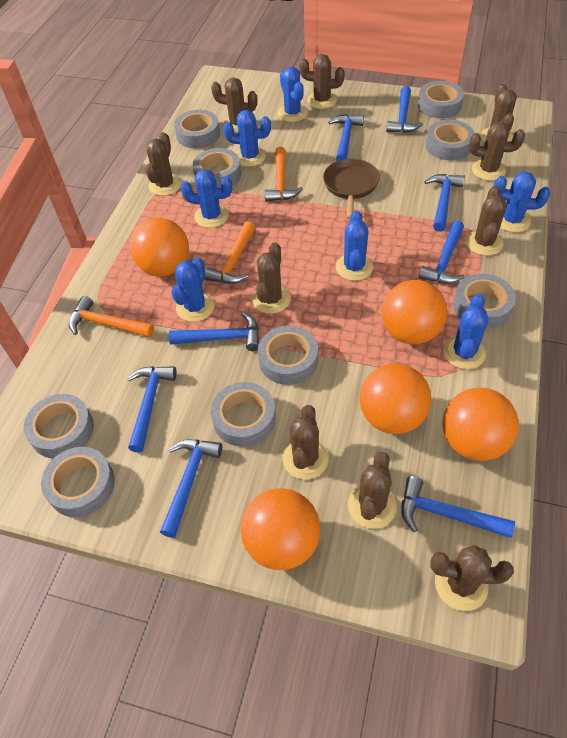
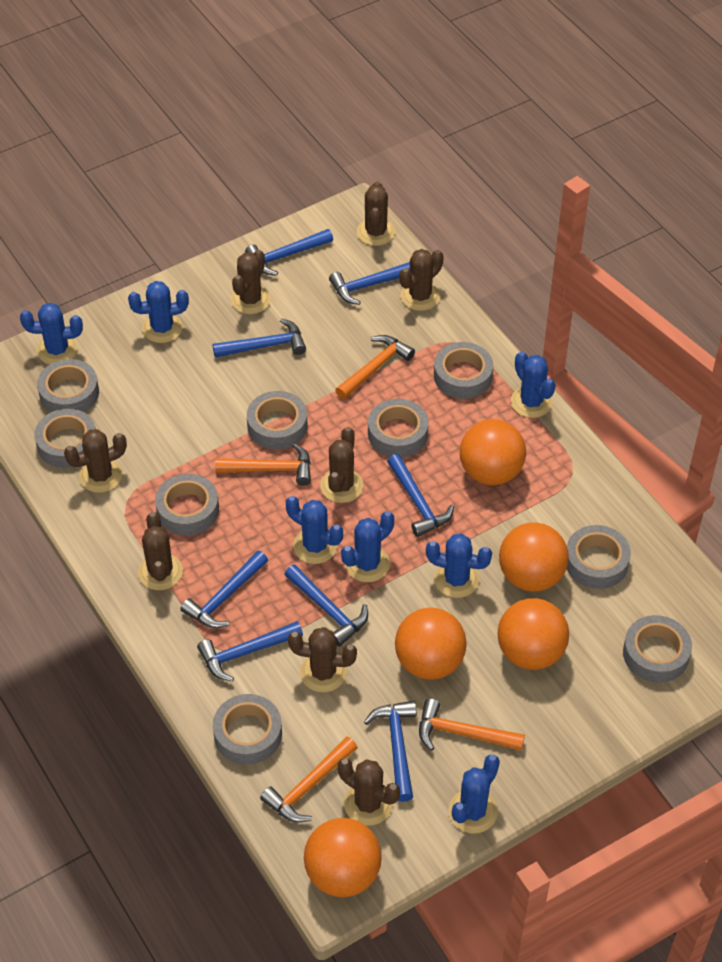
brown cactus: [145,132,181,196] [211,77,258,133] [252,242,291,314] [282,405,329,479] [300,54,345,109] [348,452,397,529] [430,545,514,611] [465,186,507,256] [469,122,525,181] [481,84,517,143] = 10 -> [64,429,127,493] [138,512,183,590] [231,250,271,314] [288,627,357,692] [320,427,363,503] [338,758,400,826] [357,182,395,246] [399,249,444,311] = 8
brown pan: [323,159,380,219] = 1 -> none = 0
orange hammer: [69,296,154,338] [204,221,255,284] [265,147,303,202] = 3 -> [215,443,311,486] [260,737,358,823] [336,335,415,399] [419,698,525,751] = 4

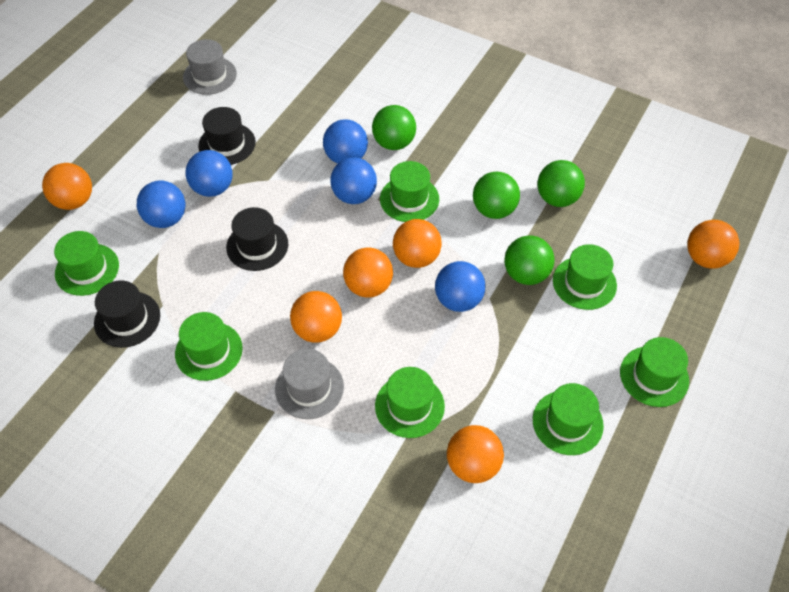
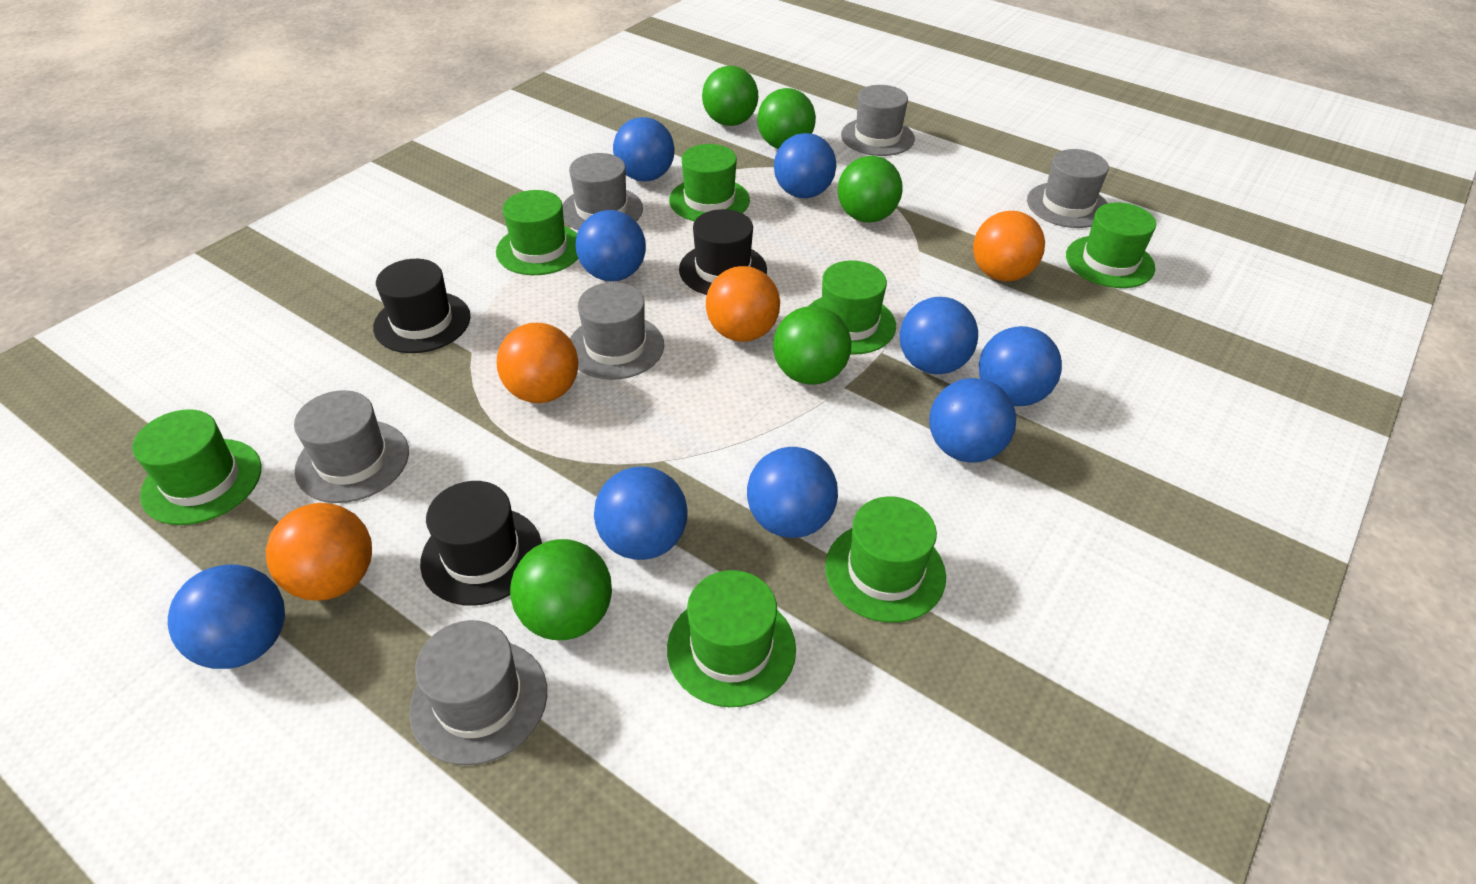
blue ball: [137,180,185,228] [186,150,233,197] [323,119,368,164] [330,157,377,204] [435,261,486,312] = 5 -> [168,564,285,669] [576,210,646,281] [594,466,688,560] [613,117,675,181] [747,447,838,538] [774,133,836,198] [899,297,978,374] [929,378,1016,463] [979,326,1062,406] = 9
green ball: [372,105,416,150] [473,172,520,219] [504,236,555,285] [537,160,585,207] = 4 -> [510,539,612,640] [702,66,758,126] [757,88,816,149] [773,306,852,385] [838,156,903,222] = 5
grey hat: [183,39,237,95] [275,349,344,419] = 2 -> [294,390,409,503] [409,620,547,765] [562,153,643,230] [570,282,664,380] [841,85,915,156] [1027,149,1109,228] = 6
orange ball: [42,163,92,210] [290,291,342,342] [343,248,393,298] [393,219,442,268] [447,425,504,483] [687,220,739,269] = 6 -> [266,503,372,601] [497,323,579,403] [706,266,780,342] [973,211,1045,281] = 4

________

● **TO DO**
Report every line of the data in which "brown" appears.

● **WORKED SOLUTION**
brown cactus: [145,132,181,196] [211,77,258,133] [252,242,291,314] [282,405,329,479] [300,54,345,109] [348,452,397,529] [430,545,514,611] [465,186,507,256] [469,122,525,181] [481,84,517,143] = 10 -> [64,429,127,493] [138,512,183,590] [231,250,271,314] [288,627,357,692] [320,427,363,503] [338,758,400,826] [357,182,395,246] [399,249,444,311] = 8
brown pan: [323,159,380,219] = 1 -> none = 0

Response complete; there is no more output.